▶ [PROBLEM TO WORK ON]: Word for word, the records below are to be set down again.

Start of DATA FOR PROCESSING

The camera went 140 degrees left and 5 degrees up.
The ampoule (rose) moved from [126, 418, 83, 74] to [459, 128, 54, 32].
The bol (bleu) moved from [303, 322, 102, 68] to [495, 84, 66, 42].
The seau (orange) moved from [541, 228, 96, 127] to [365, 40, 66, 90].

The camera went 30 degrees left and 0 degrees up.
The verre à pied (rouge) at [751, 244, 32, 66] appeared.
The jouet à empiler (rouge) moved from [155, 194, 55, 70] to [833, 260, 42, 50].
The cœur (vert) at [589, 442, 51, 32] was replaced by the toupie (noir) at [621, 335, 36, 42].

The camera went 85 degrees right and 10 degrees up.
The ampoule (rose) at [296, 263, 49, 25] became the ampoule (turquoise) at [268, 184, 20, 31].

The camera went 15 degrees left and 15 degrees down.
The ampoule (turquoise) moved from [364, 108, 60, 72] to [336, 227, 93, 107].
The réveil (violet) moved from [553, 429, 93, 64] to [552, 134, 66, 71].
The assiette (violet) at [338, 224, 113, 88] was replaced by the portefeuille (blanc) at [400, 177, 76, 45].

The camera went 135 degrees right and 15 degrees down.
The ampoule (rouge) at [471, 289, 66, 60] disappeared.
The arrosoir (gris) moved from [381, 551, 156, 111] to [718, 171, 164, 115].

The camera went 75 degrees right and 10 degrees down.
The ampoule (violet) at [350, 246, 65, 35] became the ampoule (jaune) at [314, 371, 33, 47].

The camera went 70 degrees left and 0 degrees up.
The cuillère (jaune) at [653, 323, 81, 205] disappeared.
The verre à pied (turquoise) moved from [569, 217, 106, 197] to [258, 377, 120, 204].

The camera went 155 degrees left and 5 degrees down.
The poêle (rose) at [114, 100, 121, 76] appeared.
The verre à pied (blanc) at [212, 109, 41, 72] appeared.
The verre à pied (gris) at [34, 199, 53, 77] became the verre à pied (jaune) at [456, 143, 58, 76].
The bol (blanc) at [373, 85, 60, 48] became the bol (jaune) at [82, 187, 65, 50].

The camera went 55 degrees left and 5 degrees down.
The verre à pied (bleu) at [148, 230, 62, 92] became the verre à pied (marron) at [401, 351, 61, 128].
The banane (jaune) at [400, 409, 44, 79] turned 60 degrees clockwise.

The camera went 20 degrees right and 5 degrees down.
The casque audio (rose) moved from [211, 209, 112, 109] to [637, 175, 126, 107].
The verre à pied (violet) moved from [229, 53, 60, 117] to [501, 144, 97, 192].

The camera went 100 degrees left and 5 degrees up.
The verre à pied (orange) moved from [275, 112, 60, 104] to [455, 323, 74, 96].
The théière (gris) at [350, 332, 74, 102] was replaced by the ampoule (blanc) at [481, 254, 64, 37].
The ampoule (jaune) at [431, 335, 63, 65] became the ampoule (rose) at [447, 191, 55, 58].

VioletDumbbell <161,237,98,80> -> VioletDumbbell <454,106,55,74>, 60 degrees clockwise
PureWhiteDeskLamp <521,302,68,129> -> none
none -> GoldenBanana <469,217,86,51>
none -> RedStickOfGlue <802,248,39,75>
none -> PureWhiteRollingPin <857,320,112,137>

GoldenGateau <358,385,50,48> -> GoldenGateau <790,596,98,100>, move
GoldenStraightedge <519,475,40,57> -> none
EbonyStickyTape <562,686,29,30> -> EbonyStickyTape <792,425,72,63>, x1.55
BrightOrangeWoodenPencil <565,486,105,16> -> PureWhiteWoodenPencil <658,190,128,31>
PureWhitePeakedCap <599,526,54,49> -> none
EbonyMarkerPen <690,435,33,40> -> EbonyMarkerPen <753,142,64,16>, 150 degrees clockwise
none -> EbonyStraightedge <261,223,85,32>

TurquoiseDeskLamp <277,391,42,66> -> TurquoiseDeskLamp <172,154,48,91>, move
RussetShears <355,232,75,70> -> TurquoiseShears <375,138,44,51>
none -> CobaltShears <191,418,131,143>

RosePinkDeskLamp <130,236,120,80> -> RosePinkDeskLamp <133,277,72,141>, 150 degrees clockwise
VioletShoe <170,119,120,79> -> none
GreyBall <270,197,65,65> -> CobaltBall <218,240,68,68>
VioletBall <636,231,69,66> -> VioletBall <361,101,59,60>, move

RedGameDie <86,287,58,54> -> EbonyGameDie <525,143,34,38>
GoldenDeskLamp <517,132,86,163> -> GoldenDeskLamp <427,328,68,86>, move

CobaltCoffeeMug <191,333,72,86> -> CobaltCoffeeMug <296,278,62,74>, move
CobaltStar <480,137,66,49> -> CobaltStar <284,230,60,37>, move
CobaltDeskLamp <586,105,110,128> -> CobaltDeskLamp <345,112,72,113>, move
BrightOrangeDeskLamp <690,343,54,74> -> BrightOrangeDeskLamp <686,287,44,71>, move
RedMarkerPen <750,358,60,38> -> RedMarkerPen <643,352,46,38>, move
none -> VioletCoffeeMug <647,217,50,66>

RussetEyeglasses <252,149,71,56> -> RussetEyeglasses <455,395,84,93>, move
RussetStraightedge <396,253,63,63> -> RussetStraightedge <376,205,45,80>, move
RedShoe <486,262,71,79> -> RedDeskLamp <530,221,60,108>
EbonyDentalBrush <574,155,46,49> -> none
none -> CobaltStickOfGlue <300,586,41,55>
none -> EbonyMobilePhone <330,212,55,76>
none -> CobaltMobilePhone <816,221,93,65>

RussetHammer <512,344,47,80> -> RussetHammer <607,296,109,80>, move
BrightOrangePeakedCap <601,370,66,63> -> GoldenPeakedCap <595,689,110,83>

End of DATA FOR PROCESSING

▶ [ANSWER SPACE]:
The camera went 140 degrees left and 5 degrees up.
The ampoule (rose) moved from [126, 418, 83, 74] to [459, 128, 54, 32].
The bol (bleu) moved from [303, 322, 102, 68] to [495, 84, 66, 42].
The seau (orange) moved from [541, 228, 96, 127] to [365, 40, 66, 90].

The camera went 30 degrees left and 0 degrees up.
The verre à pied (rouge) at [751, 244, 32, 66] appeared.
The jouet à empiler (rouge) moved from [155, 194, 55, 70] to [833, 260, 42, 50].
The cœur (vert) at [589, 442, 51, 32] was replaced by the toupie (noir) at [621, 335, 36, 42].

The camera went 85 degrees right and 10 degrees up.
The ampoule (rose) at [296, 263, 49, 25] became the ampoule (turquoise) at [268, 184, 20, 31].

The camera went 15 degrees left and 15 degrees down.
The ampoule (turquoise) moved from [364, 108, 60, 72] to [336, 227, 93, 107].
The réveil (violet) moved from [553, 429, 93, 64] to [552, 134, 66, 71].
The assiette (violet) at [338, 224, 113, 88] was replaced by the portefeuille (blanc) at [400, 177, 76, 45].

The camera went 135 degrees right and 15 degrees down.
The ampoule (rouge) at [471, 289, 66, 60] disappeared.
The arrosoir (gris) moved from [381, 551, 156, 111] to [718, 171, 164, 115].

The camera went 75 degrees right and 10 degrees down.
The ampoule (violet) at [350, 246, 65, 35] became the ampoule (jaune) at [314, 371, 33, 47].

The camera went 70 degrees left and 0 degrees up.
The cuillère (jaune) at [653, 323, 81, 205] disappeared.
The verre à pied (turquoise) moved from [569, 217, 106, 197] to [258, 377, 120, 204].

The camera went 155 degrees left and 5 degrees down.
The poêle (rose) at [114, 100, 121, 76] appeared.
The verre à pied (blanc) at [212, 109, 41, 72] appeared.
The verre à pied (gris) at [34, 199, 53, 77] became the verre à pied (jaune) at [456, 143, 58, 76].
The bol (blanc) at [373, 85, 60, 48] became the bol (jaune) at [82, 187, 65, 50].

The camera went 55 degrees left and 5 degrees down.
The verre à pied (bleu) at [148, 230, 62, 92] became the verre à pied (marron) at [401, 351, 61, 128].
The banane (jaune) at [400, 409, 44, 79] turned 60 degrees clockwise.

The camera went 20 degrees right and 5 degrees down.
The casque audio (rose) moved from [211, 209, 112, 109] to [637, 175, 126, 107].
The verre à pied (violet) moved from [229, 53, 60, 117] to [501, 144, 97, 192].

The camera went 100 degrees left and 5 degrees up.
The verre à pied (orange) moved from [275, 112, 60, 104] to [455, 323, 74, 96].
The théière (gris) at [350, 332, 74, 102] was replaced by the ampoule (blanc) at [481, 254, 64, 37].
The ampoule (jaune) at [431, 335, 63, 65] became the ampoule (rose) at [447, 191, 55, 58].

VioletDumbbell <161,237,98,80> -> VioletDumbbell <454,106,55,74>, 60 degrees clockwise
PureWhiteDeskLamp <521,302,68,129> -> none
none -> GoldenBanana <469,217,86,51>
none -> RedStickOfGlue <802,248,39,75>
none -> PureWhiteRollingPin <857,320,112,137>

GoldenGateau <358,385,50,48> -> GoldenGateau <790,596,98,100>, move
GoldenStraightedge <519,475,40,57> -> none
EbonyStickyTape <562,686,29,30> -> EbonyStickyTape <792,425,72,63>, x1.55
BrightOrangeWoodenPencil <565,486,105,16> -> PureWhiteWoodenPencil <658,190,128,31>
PureWhitePeakedCap <599,526,54,49> -> none
EbonyMarkerPen <690,435,33,40> -> EbonyMarkerPen <753,142,64,16>, 150 degrees clockwise
none -> EbonyStraightedge <261,223,85,32>

TurquoiseDeskLamp <277,391,42,66> -> TurquoiseDeskLamp <172,154,48,91>, move
RussetShears <355,232,75,70> -> TurquoiseShears <375,138,44,51>
none -> CobaltShears <191,418,131,143>

RosePinkDeskLamp <130,236,120,80> -> RosePinkDeskLamp <133,277,72,141>, 150 degrees clockwise
VioletShoe <170,119,120,79> -> none
GreyBall <270,197,65,65> -> CobaltBall <218,240,68,68>
VioletBall <636,231,69,66> -> VioletBall <361,101,59,60>, move

RedGameDie <86,287,58,54> -> EbonyGameDie <525,143,34,38>
GoldenDeskLamp <517,132,86,163> -> GoldenDeskLamp <427,328,68,86>, move

CobaltCoffeeMug <191,333,72,86> -> CobaltCoffeeMug <296,278,62,74>, move
CobaltStar <480,137,66,49> -> CobaltStar <284,230,60,37>, move
CobaltDeskLamp <586,105,110,128> -> CobaltDeskLamp <345,112,72,113>, move
BrightOrangeDeskLamp <690,343,54,74> -> BrightOrangeDeskLamp <686,287,44,71>, move
RedMarkerPen <750,358,60,38> -> RedMarkerPen <643,352,46,38>, move
none -> VioletCoffeeMug <647,217,50,66>

RussetEyeglasses <252,149,71,56> -> RussetEyeglasses <455,395,84,93>, move
RussetStraightedge <396,253,63,63> -> RussetStraightedge <376,205,45,80>, move
RedShoe <486,262,71,79> -> RedDeskLamp <530,221,60,108>
EbonyDentalBrush <574,155,46,49> -> none
none -> CobaltStickOfGlue <300,586,41,55>
none -> EbonyMobilePhone <330,212,55,76>
none -> CobaltMobilePhone <816,221,93,65>

RussetHammer <512,344,47,80> -> RussetHammer <607,296,109,80>, move
BrightOrangePeakedCap <601,370,66,63> -> GoldenPeakedCap <595,689,110,83>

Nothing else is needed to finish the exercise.